→ **Instructions to follow**
Please give all of the data again, character for character, and drop the pictures.

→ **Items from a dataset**
──────────

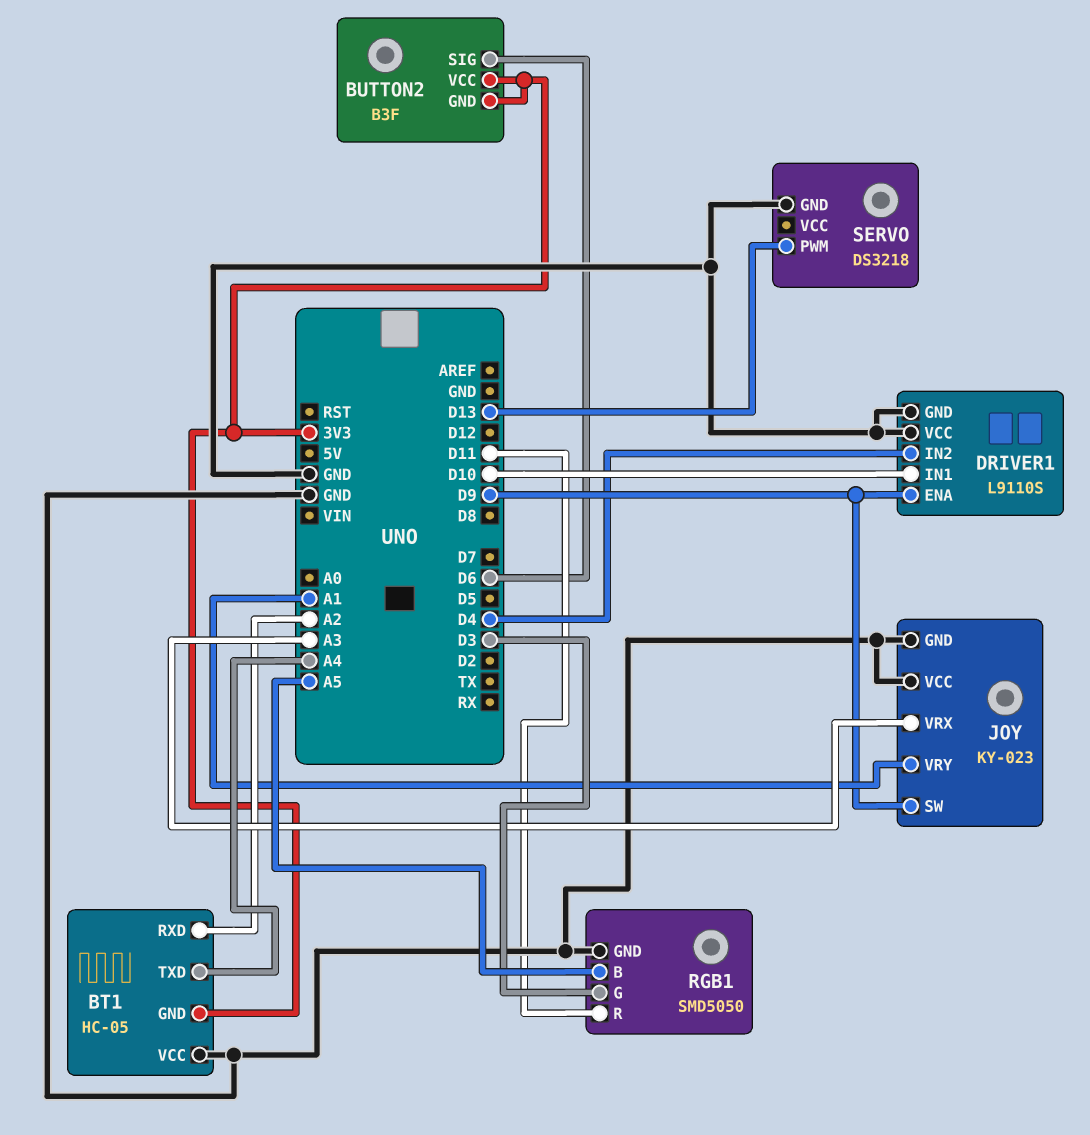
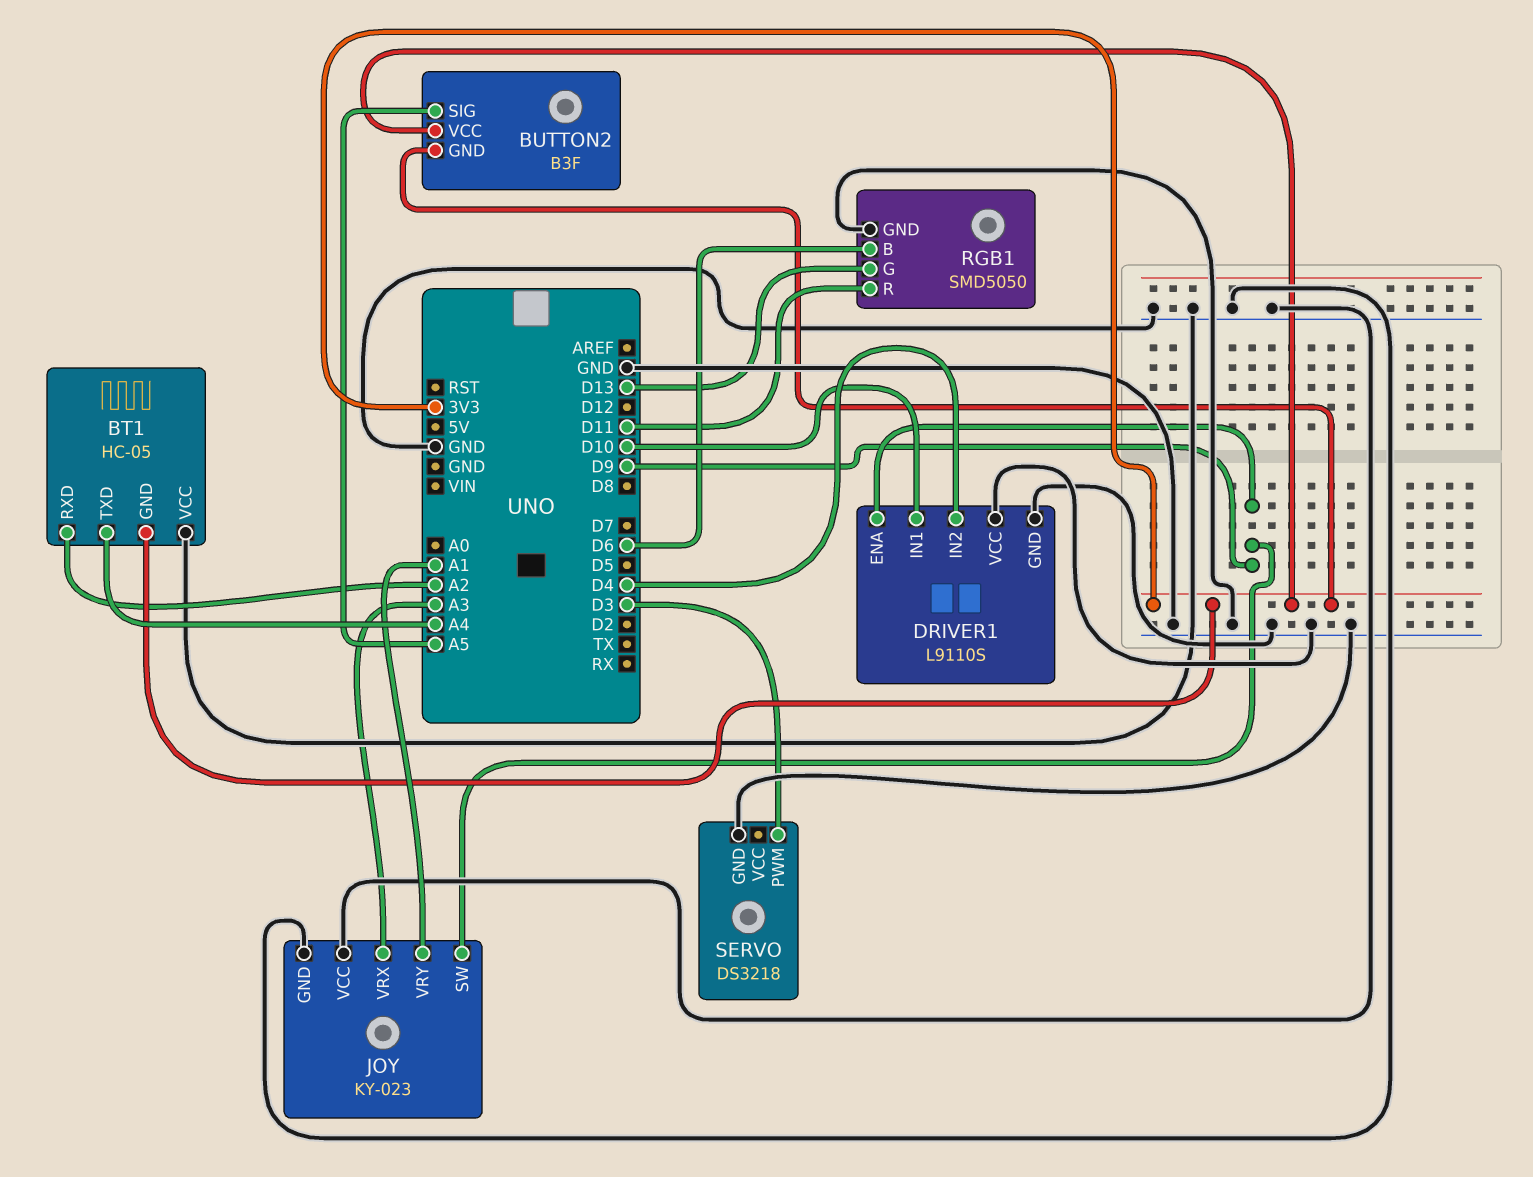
BUTTON2 pin SIG: D6 -> A5
RGB1 pin B: A5 -> D6
RGB1 pin G: D3 -> D13
SERVO pin PWM: D13 -> D3

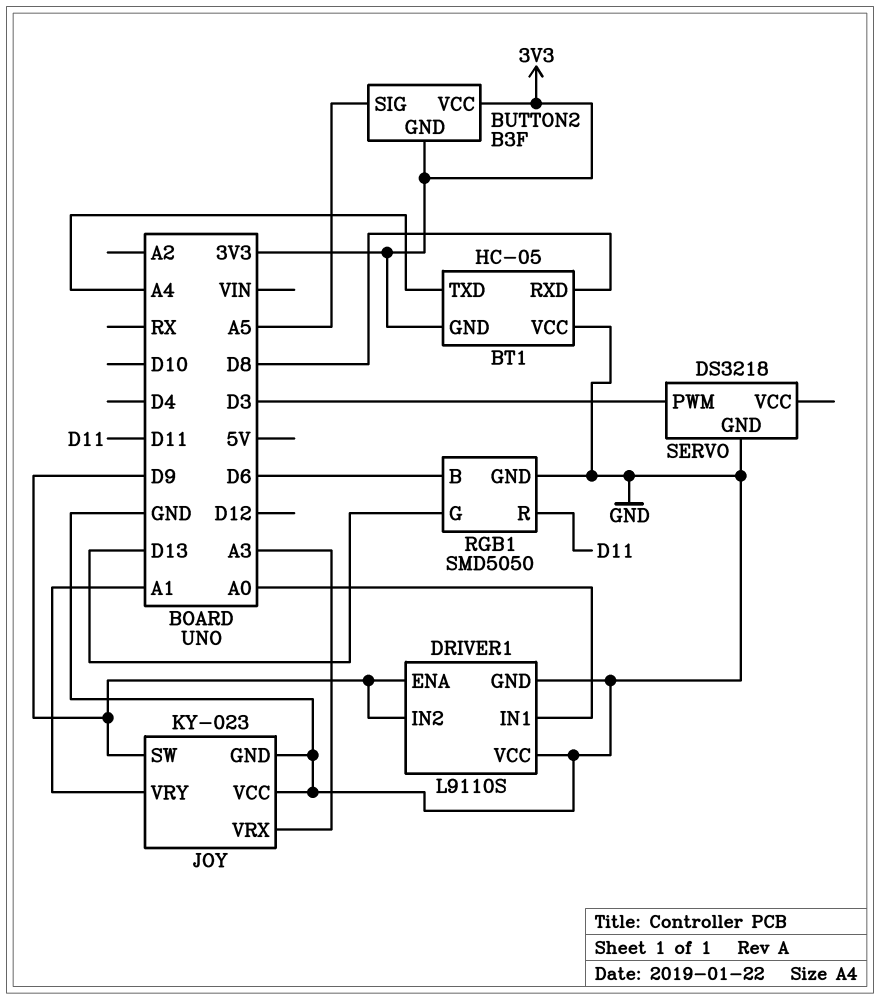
BT1 pin RXD: A2 -> D8
DRIVER1 pin IN1: D10 -> A0
DRIVER1 pin IN2: D4 -> D9

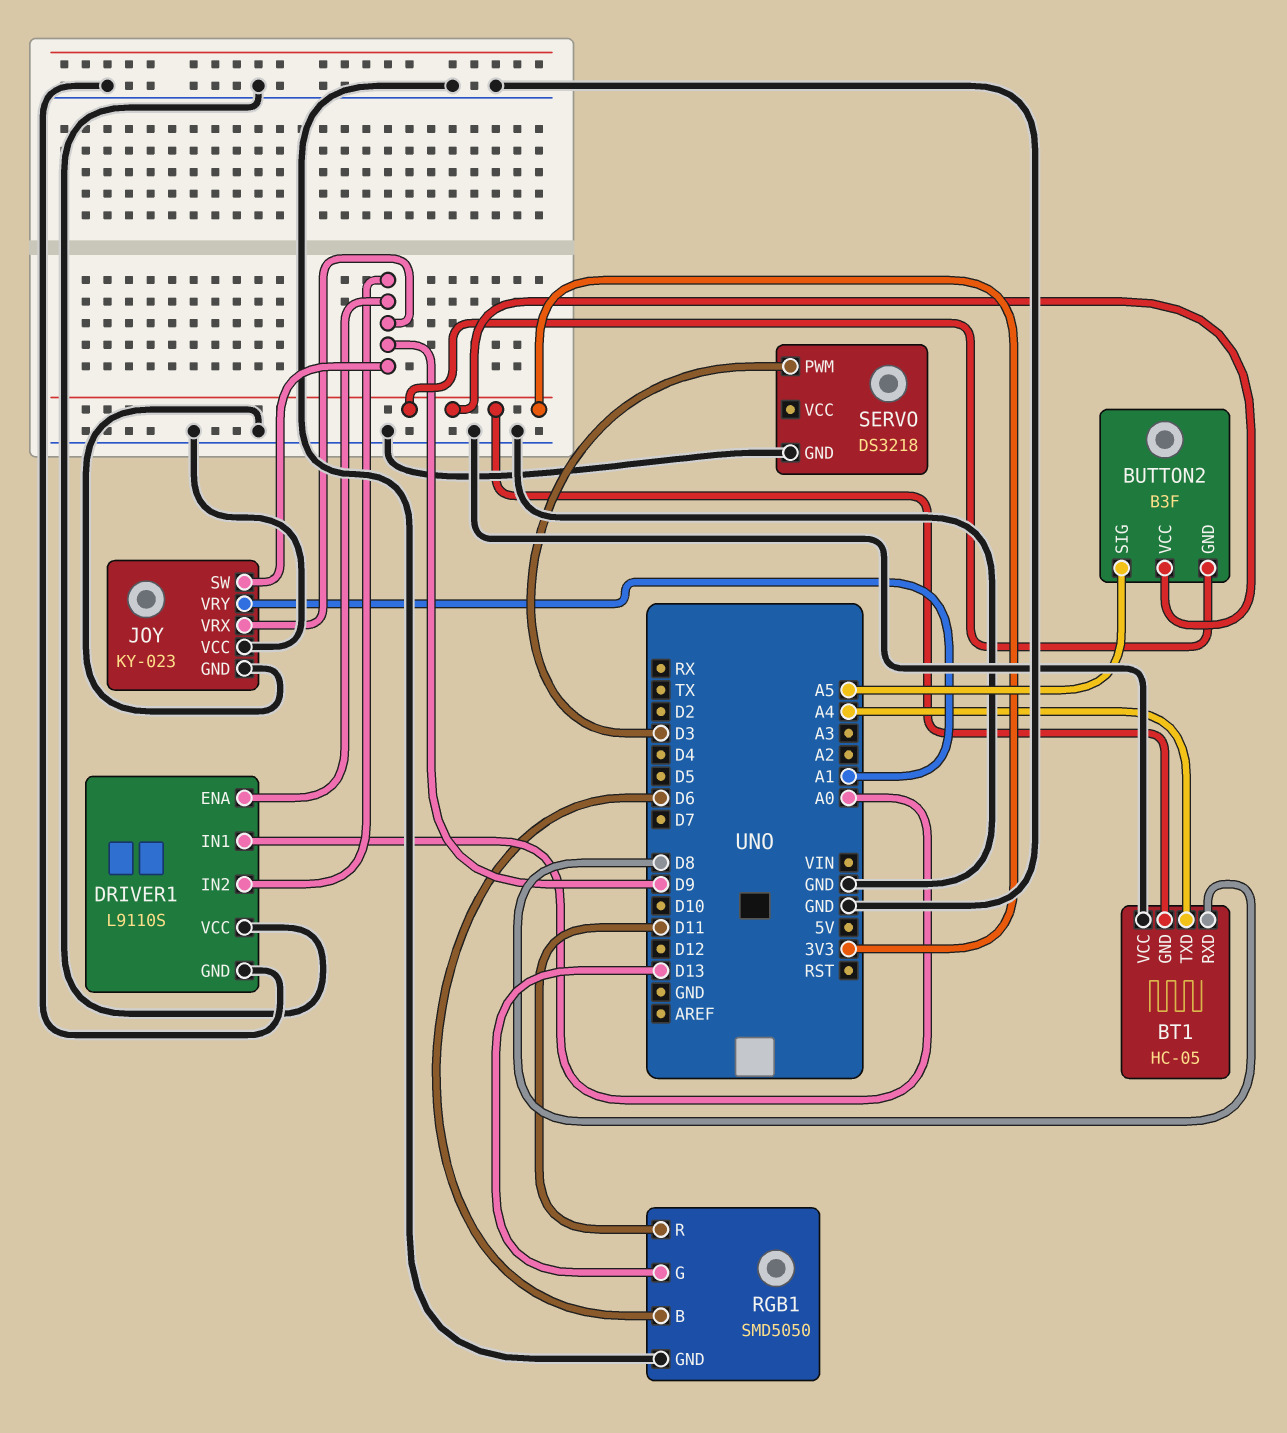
JOY pin VRX: A3 -> D9

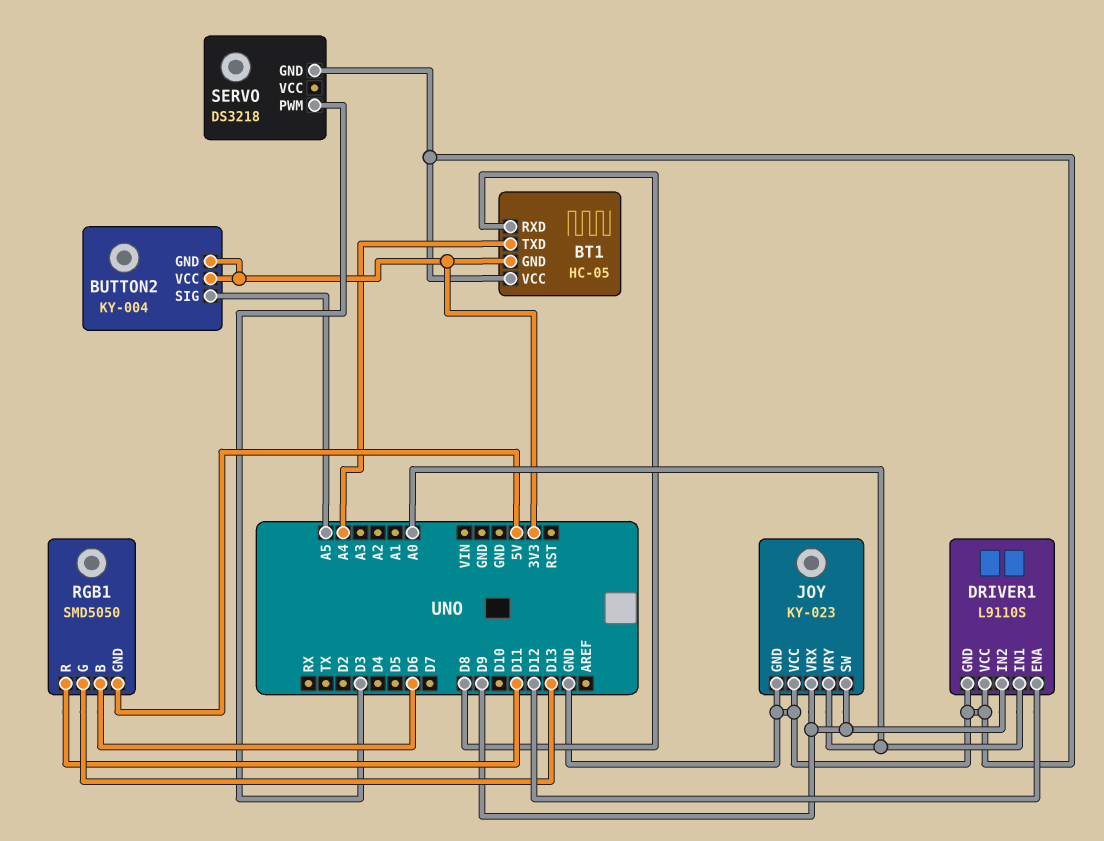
BUTTON2: B3F -> KY-004
DRIVER1 pin ENA: D9 -> D12
JOY pin VRY: A1 -> A0
RGB1 pin GND: GND -> 5V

──────────

→ **Response to this exercise**
BUTTON2 pin SIG: D6 -> A5
RGB1 pin B: A5 -> D6
RGB1 pin G: D3 -> D13
SERVO pin PWM: D13 -> D3

BT1 pin RXD: A2 -> D8
DRIVER1 pin IN1: D10 -> A0
DRIVER1 pin IN2: D4 -> D9

JOY pin VRX: A3 -> D9

BUTTON2: B3F -> KY-004
DRIVER1 pin ENA: D9 -> D12
JOY pin VRY: A1 -> A0
RGB1 pin GND: GND -> 5V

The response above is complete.